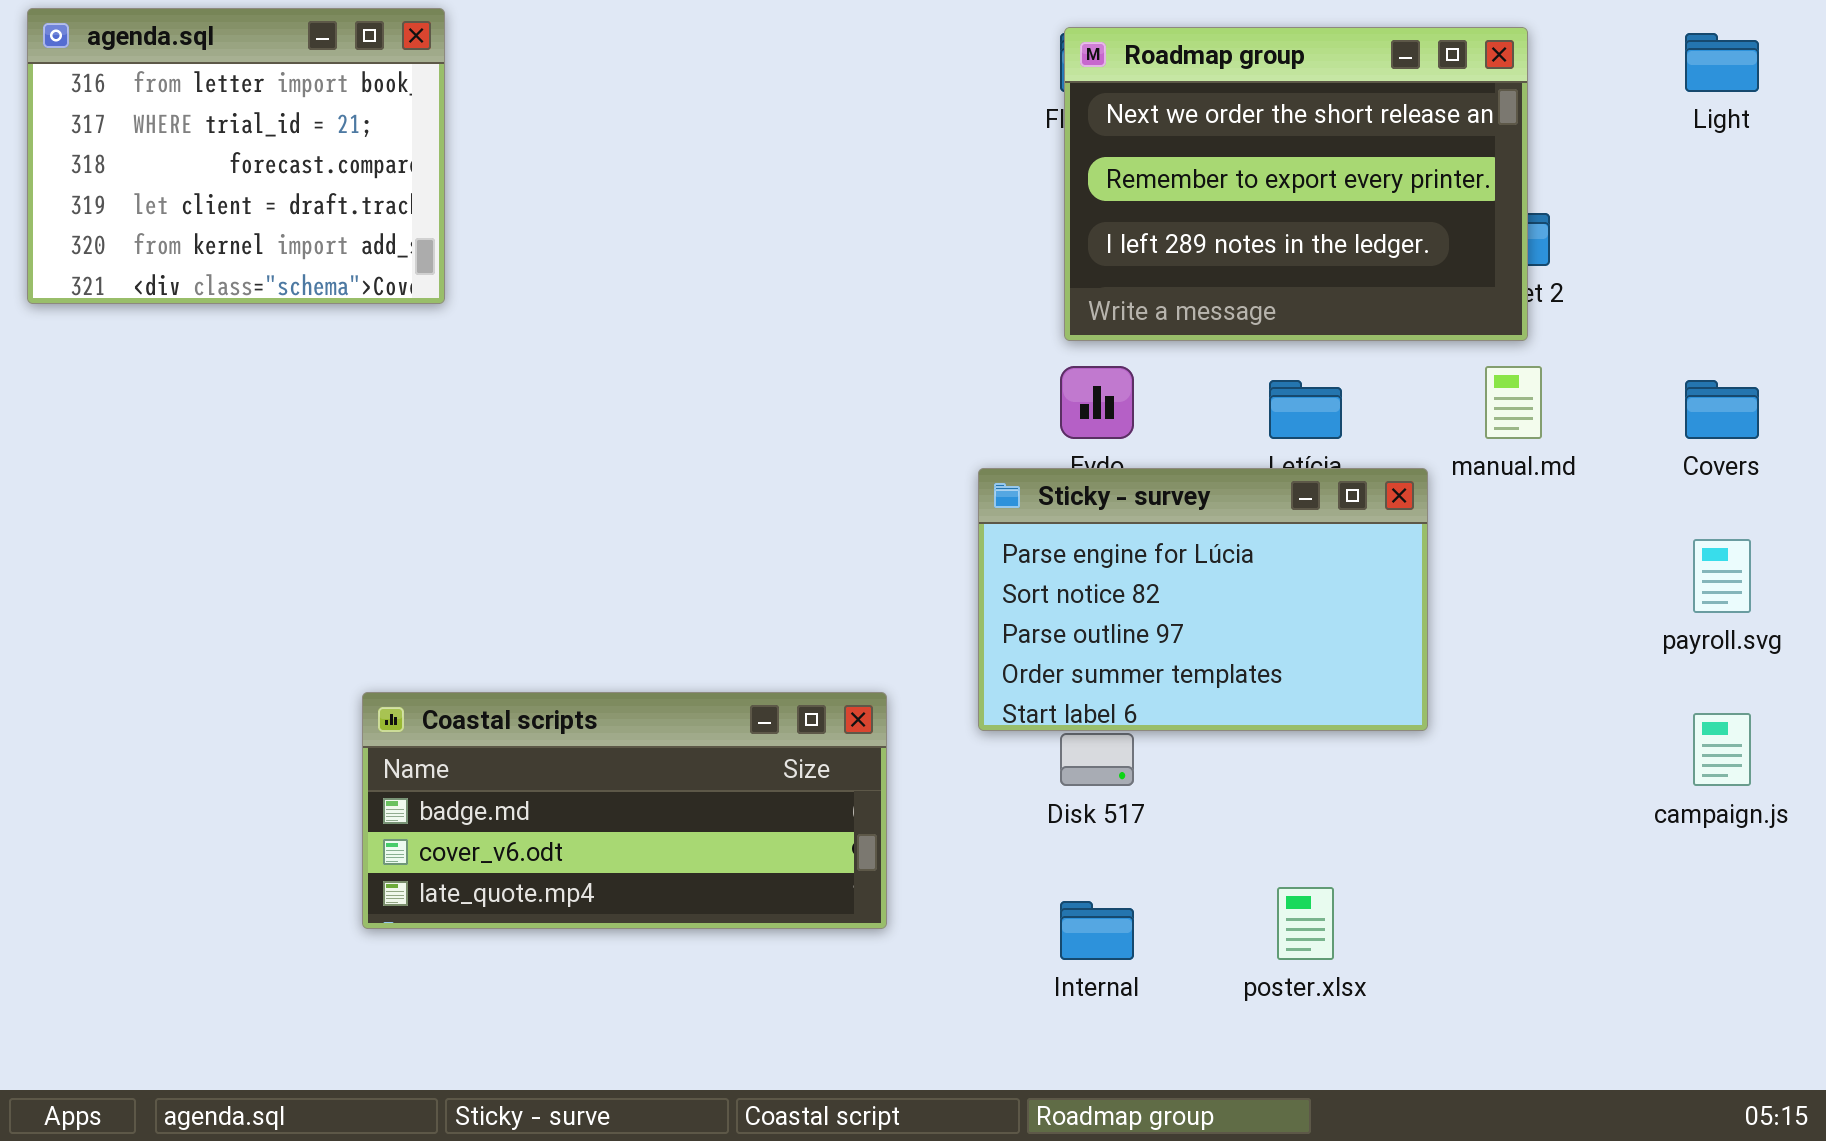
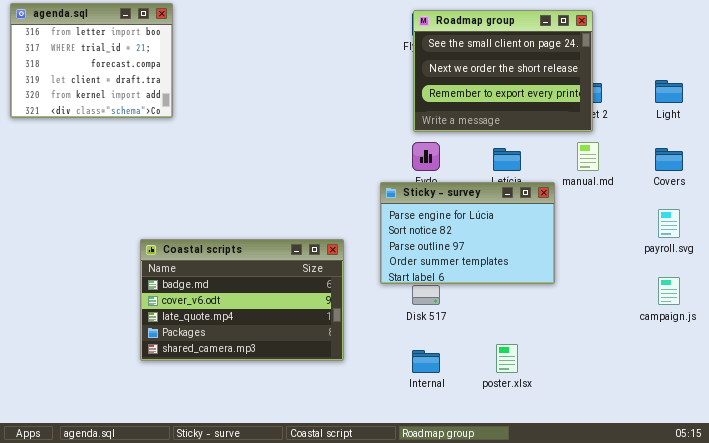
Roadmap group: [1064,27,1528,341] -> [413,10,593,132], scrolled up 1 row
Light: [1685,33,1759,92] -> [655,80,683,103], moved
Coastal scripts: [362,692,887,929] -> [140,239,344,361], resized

•••

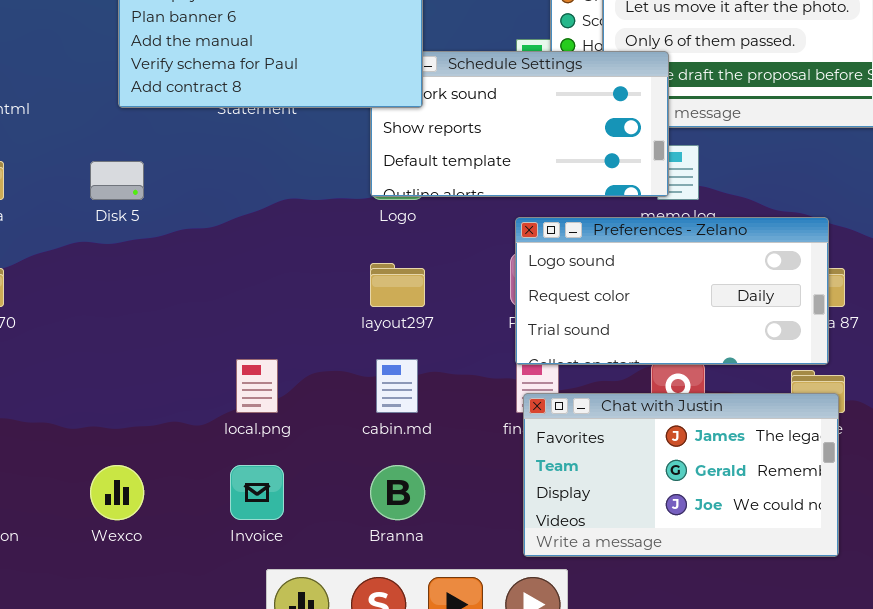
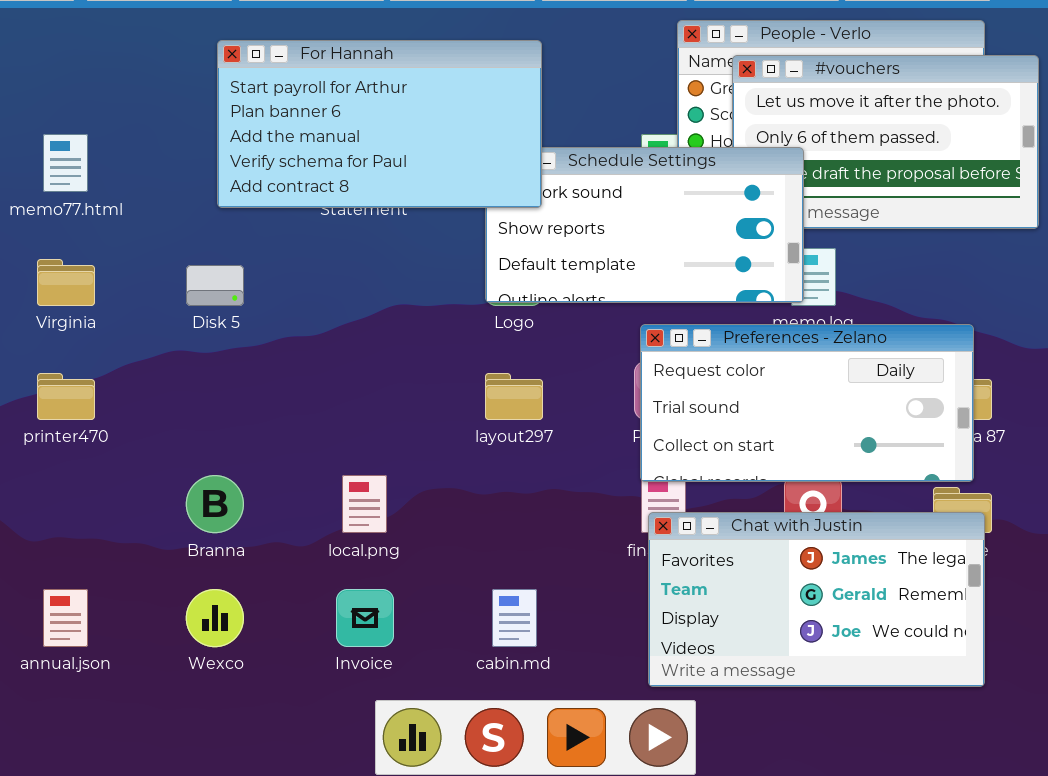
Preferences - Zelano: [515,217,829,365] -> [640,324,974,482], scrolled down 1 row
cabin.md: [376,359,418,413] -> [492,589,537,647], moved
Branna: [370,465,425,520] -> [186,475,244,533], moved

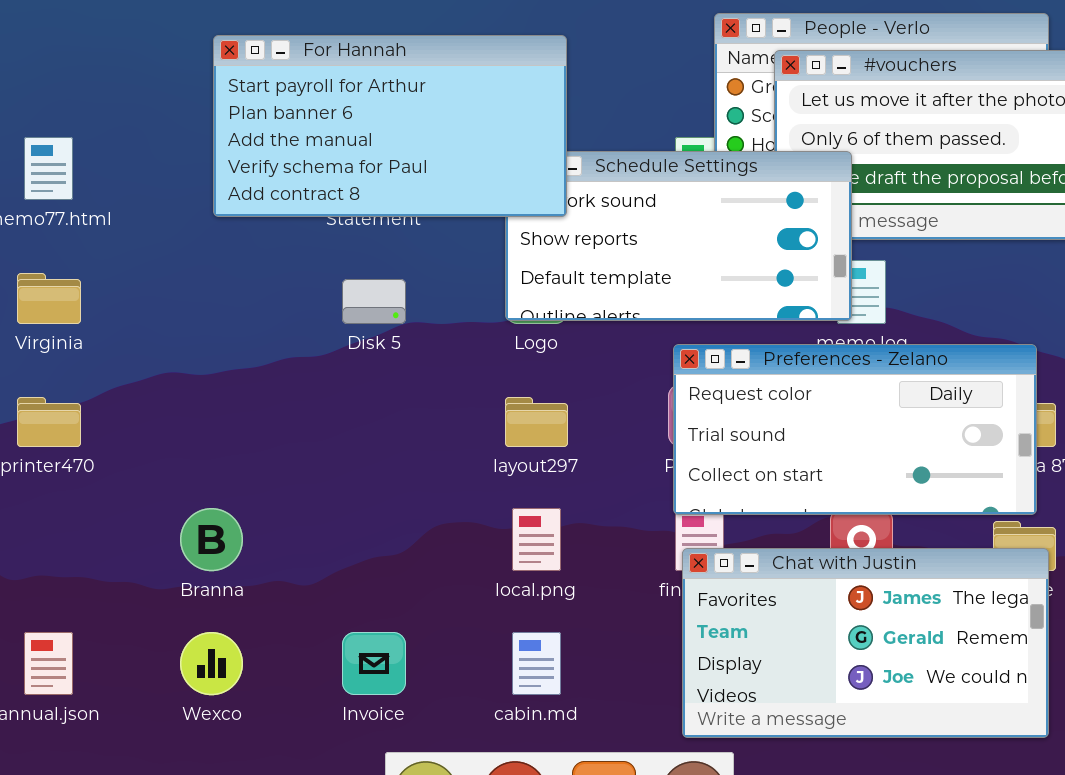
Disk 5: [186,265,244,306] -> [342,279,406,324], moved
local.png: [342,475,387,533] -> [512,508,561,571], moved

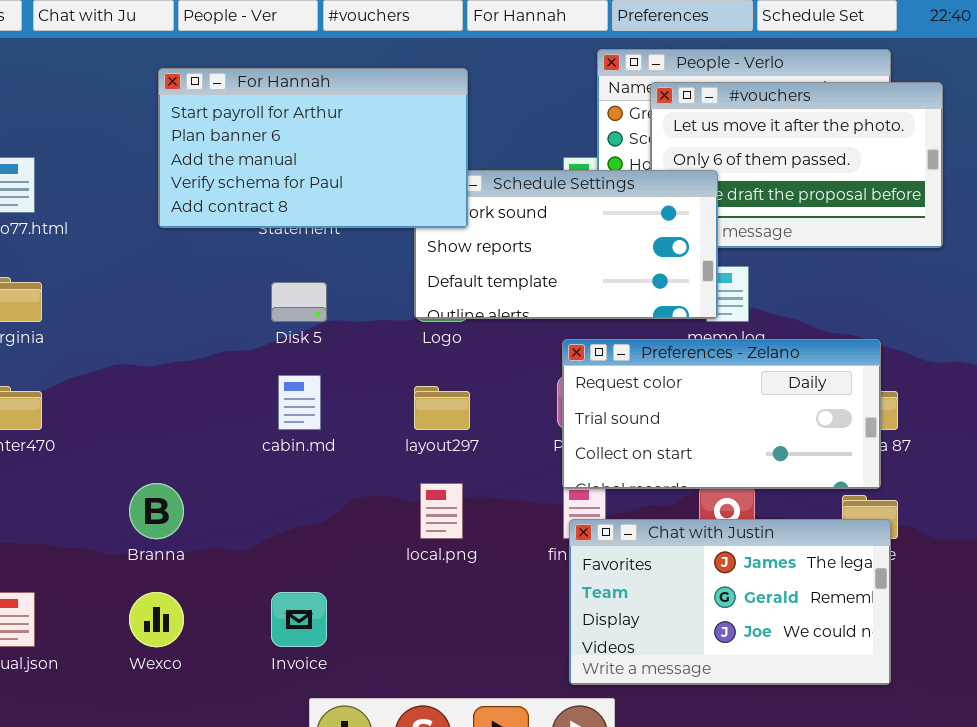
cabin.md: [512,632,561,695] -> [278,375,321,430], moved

•••

## [How to complete this task]
Beginning at the line above that contains "Branna: [370,465,425,520] ->", repeat each line exactly through the one that contains "cabin.md: [512,632,561,695] ->", and leave out the pictures.

## [Solution to this problem]
Branna: [370,465,425,520] -> [186,475,244,533], moved

Disk 5: [186,265,244,306] -> [342,279,406,324], moved
local.png: [342,475,387,533] -> [512,508,561,571], moved

cabin.md: [512,632,561,695] -> [278,375,321,430], moved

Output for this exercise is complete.